# WHAT IS BEING ASKED
For this exercise, repeat every line of the material exactly.

# GIVEN DATA
::::::::::

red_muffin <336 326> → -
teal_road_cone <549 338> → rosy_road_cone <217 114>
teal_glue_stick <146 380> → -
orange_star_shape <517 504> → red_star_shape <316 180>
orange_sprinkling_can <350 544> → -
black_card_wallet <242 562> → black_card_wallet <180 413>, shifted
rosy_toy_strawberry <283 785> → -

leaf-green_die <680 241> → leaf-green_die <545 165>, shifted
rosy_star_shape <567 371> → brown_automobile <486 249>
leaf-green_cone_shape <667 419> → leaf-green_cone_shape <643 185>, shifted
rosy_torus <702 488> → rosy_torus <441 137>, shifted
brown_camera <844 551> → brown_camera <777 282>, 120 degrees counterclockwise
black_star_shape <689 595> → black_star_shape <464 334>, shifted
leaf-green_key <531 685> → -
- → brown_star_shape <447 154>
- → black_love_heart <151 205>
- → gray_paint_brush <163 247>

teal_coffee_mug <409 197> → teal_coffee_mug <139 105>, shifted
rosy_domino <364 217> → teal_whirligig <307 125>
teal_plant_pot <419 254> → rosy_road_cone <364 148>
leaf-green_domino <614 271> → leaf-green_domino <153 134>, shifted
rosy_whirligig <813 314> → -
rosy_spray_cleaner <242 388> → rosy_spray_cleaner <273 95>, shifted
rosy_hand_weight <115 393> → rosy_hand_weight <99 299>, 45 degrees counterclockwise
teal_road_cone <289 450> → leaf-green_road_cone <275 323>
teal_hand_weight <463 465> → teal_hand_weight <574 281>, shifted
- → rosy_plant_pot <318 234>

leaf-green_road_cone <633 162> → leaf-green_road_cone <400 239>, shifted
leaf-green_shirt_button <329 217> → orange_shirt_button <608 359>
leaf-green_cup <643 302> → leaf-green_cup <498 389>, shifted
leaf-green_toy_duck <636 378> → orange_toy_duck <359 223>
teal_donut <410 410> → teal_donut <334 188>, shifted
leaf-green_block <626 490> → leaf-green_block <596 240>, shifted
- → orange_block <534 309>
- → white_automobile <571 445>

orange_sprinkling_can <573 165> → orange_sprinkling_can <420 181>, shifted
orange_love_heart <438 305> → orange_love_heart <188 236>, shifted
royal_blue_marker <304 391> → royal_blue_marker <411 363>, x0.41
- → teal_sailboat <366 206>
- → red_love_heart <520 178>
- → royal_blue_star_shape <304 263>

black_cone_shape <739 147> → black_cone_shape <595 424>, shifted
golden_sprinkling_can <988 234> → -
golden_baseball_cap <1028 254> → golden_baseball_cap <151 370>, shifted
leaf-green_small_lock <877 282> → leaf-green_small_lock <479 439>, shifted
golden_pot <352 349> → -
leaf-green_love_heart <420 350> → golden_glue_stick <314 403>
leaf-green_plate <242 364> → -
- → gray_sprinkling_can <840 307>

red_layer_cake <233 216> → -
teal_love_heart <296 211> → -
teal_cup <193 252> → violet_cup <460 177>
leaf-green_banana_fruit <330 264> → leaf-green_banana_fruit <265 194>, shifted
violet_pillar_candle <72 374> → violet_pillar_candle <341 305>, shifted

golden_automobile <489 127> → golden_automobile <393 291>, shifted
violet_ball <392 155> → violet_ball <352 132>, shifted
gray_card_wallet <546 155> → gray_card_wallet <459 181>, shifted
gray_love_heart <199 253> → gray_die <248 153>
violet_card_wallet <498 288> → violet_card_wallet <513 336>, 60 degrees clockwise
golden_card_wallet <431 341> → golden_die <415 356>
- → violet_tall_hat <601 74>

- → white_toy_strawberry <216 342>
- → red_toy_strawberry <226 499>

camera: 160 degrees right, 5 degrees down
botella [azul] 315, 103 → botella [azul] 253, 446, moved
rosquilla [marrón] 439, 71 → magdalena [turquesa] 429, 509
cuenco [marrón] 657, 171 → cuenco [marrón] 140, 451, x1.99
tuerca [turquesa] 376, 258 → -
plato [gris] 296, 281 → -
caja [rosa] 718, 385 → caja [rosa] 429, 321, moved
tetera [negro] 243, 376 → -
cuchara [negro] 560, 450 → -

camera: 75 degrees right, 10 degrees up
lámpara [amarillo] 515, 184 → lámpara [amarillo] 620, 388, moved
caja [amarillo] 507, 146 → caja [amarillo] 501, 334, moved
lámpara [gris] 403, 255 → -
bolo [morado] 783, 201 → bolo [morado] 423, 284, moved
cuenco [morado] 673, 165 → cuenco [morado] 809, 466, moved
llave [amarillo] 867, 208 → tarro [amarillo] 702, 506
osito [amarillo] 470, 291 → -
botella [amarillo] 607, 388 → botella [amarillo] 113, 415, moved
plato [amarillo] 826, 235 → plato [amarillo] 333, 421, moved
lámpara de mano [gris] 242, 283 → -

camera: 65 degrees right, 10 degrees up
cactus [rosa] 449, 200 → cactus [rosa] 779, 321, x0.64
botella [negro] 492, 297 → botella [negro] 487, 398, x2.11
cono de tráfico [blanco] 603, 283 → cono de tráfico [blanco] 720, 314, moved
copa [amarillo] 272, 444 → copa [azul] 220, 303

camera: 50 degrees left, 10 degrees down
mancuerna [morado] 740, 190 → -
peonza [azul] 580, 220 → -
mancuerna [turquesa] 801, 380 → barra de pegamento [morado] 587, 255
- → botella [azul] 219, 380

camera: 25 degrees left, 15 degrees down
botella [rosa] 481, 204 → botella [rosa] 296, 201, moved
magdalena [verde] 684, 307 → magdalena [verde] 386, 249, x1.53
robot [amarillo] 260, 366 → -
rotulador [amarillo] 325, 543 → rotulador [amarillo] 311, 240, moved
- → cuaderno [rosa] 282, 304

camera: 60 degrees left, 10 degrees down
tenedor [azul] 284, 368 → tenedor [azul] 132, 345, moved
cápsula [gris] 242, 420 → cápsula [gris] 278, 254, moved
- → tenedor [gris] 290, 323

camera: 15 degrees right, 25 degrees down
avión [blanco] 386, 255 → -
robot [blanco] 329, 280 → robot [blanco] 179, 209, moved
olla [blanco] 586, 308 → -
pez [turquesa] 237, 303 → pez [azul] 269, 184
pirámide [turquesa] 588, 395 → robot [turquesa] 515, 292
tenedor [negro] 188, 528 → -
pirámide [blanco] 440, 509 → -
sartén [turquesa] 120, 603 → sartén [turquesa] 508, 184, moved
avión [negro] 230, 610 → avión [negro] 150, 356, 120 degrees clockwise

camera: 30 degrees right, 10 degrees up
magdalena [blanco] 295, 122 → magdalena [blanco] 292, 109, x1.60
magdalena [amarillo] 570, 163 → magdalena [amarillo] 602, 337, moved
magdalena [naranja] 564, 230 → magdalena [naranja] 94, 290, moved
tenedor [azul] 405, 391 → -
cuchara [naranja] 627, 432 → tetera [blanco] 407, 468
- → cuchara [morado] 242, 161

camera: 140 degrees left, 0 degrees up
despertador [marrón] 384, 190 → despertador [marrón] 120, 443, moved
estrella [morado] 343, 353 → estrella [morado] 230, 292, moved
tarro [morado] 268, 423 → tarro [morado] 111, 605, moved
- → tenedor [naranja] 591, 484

::::::::::

# TASK RESULT
red_muffin <336 326> → -
teal_road_cone <549 338> → rosy_road_cone <217 114>
teal_glue_stick <146 380> → -
orange_star_shape <517 504> → red_star_shape <316 180>
orange_sprinkling_can <350 544> → -
black_card_wallet <242 562> → black_card_wallet <180 413>, shifted
rosy_toy_strawberry <283 785> → -

leaf-green_die <680 241> → leaf-green_die <545 165>, shifted
rosy_star_shape <567 371> → brown_automobile <486 249>
leaf-green_cone_shape <667 419> → leaf-green_cone_shape <643 185>, shifted
rosy_torus <702 488> → rosy_torus <441 137>, shifted
brown_camera <844 551> → brown_camera <777 282>, 120 degrees counterclockwise
black_star_shape <689 595> → black_star_shape <464 334>, shifted
leaf-green_key <531 685> → -
- → brown_star_shape <447 154>
- → black_love_heart <151 205>
- → gray_paint_brush <163 247>

teal_coffee_mug <409 197> → teal_coffee_mug <139 105>, shifted
rosy_domino <364 217> → teal_whirligig <307 125>
teal_plant_pot <419 254> → rosy_road_cone <364 148>
leaf-green_domino <614 271> → leaf-green_domino <153 134>, shifted
rosy_whirligig <813 314> → -
rosy_spray_cleaner <242 388> → rosy_spray_cleaner <273 95>, shifted
rosy_hand_weight <115 393> → rosy_hand_weight <99 299>, 45 degrees counterclockwise
teal_road_cone <289 450> → leaf-green_road_cone <275 323>
teal_hand_weight <463 465> → teal_hand_weight <574 281>, shifted
- → rosy_plant_pot <318 234>

leaf-green_road_cone <633 162> → leaf-green_road_cone <400 239>, shifted
leaf-green_shirt_button <329 217> → orange_shirt_button <608 359>
leaf-green_cup <643 302> → leaf-green_cup <498 389>, shifted
leaf-green_toy_duck <636 378> → orange_toy_duck <359 223>
teal_donut <410 410> → teal_donut <334 188>, shifted
leaf-green_block <626 490> → leaf-green_block <596 240>, shifted
- → orange_block <534 309>
- → white_automobile <571 445>

orange_sprinkling_can <573 165> → orange_sprinkling_can <420 181>, shifted
orange_love_heart <438 305> → orange_love_heart <188 236>, shifted
royal_blue_marker <304 391> → royal_blue_marker <411 363>, x0.41
- → teal_sailboat <366 206>
- → red_love_heart <520 178>
- → royal_blue_star_shape <304 263>

black_cone_shape <739 147> → black_cone_shape <595 424>, shifted
golden_sprinkling_can <988 234> → -
golden_baseball_cap <1028 254> → golden_baseball_cap <151 370>, shifted
leaf-green_small_lock <877 282> → leaf-green_small_lock <479 439>, shifted
golden_pot <352 349> → -
leaf-green_love_heart <420 350> → golden_glue_stick <314 403>
leaf-green_plate <242 364> → -
- → gray_sprinkling_can <840 307>

red_layer_cake <233 216> → -
teal_love_heart <296 211> → -
teal_cup <193 252> → violet_cup <460 177>
leaf-green_banana_fruit <330 264> → leaf-green_banana_fruit <265 194>, shifted
violet_pillar_candle <72 374> → violet_pillar_candle <341 305>, shifted

golden_automobile <489 127> → golden_automobile <393 291>, shifted
violet_ball <392 155> → violet_ball <352 132>, shifted
gray_card_wallet <546 155> → gray_card_wallet <459 181>, shifted
gray_love_heart <199 253> → gray_die <248 153>
violet_card_wallet <498 288> → violet_card_wallet <513 336>, 60 degrees clockwise
golden_card_wallet <431 341> → golden_die <415 356>
- → violet_tall_hat <601 74>

- → white_toy_strawberry <216 342>
- → red_toy_strawberry <226 499>

camera: 160 degrees right, 5 degrees down
botella [azul] 315, 103 → botella [azul] 253, 446, moved
rosquilla [marrón] 439, 71 → magdalena [turquesa] 429, 509
cuenco [marrón] 657, 171 → cuenco [marrón] 140, 451, x1.99
tuerca [turquesa] 376, 258 → -
plato [gris] 296, 281 → -
caja [rosa] 718, 385 → caja [rosa] 429, 321, moved
tetera [negro] 243, 376 → -
cuchara [negro] 560, 450 → -

camera: 75 degrees right, 10 degrees up
lámpara [amarillo] 515, 184 → lámpara [amarillo] 620, 388, moved
caja [amarillo] 507, 146 → caja [amarillo] 501, 334, moved
lámpara [gris] 403, 255 → -
bolo [morado] 783, 201 → bolo [morado] 423, 284, moved
cuenco [morado] 673, 165 → cuenco [morado] 809, 466, moved
llave [amarillo] 867, 208 → tarro [amarillo] 702, 506
osito [amarillo] 470, 291 → -
botella [amarillo] 607, 388 → botella [amarillo] 113, 415, moved
plato [amarillo] 826, 235 → plato [amarillo] 333, 421, moved
lámpara de mano [gris] 242, 283 → -

camera: 65 degrees right, 10 degrees up
cactus [rosa] 449, 200 → cactus [rosa] 779, 321, x0.64
botella [negro] 492, 297 → botella [negro] 487, 398, x2.11
cono de tráfico [blanco] 603, 283 → cono de tráfico [blanco] 720, 314, moved
copa [amarillo] 272, 444 → copa [azul] 220, 303

camera: 50 degrees left, 10 degrees down
mancuerna [morado] 740, 190 → -
peonza [azul] 580, 220 → -
mancuerna [turquesa] 801, 380 → barra de pegamento [morado] 587, 255
- → botella [azul] 219, 380

camera: 25 degrees left, 15 degrees down
botella [rosa] 481, 204 → botella [rosa] 296, 201, moved
magdalena [verde] 684, 307 → magdalena [verde] 386, 249, x1.53
robot [amarillo] 260, 366 → -
rotulador [amarillo] 325, 543 → rotulador [amarillo] 311, 240, moved
- → cuaderno [rosa] 282, 304

camera: 60 degrees left, 10 degrees down
tenedor [azul] 284, 368 → tenedor [azul] 132, 345, moved
cápsula [gris] 242, 420 → cápsula [gris] 278, 254, moved
- → tenedor [gris] 290, 323

camera: 15 degrees right, 25 degrees down
avión [blanco] 386, 255 → -
robot [blanco] 329, 280 → robot [blanco] 179, 209, moved
olla [blanco] 586, 308 → -
pez [turquesa] 237, 303 → pez [azul] 269, 184
pirámide [turquesa] 588, 395 → robot [turquesa] 515, 292
tenedor [negro] 188, 528 → -
pirámide [blanco] 440, 509 → -
sartén [turquesa] 120, 603 → sartén [turquesa] 508, 184, moved
avión [negro] 230, 610 → avión [negro] 150, 356, 120 degrees clockwise

camera: 30 degrees right, 10 degrees up
magdalena [blanco] 295, 122 → magdalena [blanco] 292, 109, x1.60
magdalena [amarillo] 570, 163 → magdalena [amarillo] 602, 337, moved
magdalena [naranja] 564, 230 → magdalena [naranja] 94, 290, moved
tenedor [azul] 405, 391 → -
cuchara [naranja] 627, 432 → tetera [blanco] 407, 468
- → cuchara [morado] 242, 161

camera: 140 degrees left, 0 degrees up
despertador [marrón] 384, 190 → despertador [marrón] 120, 443, moved
estrella [morado] 343, 353 → estrella [morado] 230, 292, moved
tarro [morado] 268, 423 → tarro [morado] 111, 605, moved
- → tenedor [naranja] 591, 484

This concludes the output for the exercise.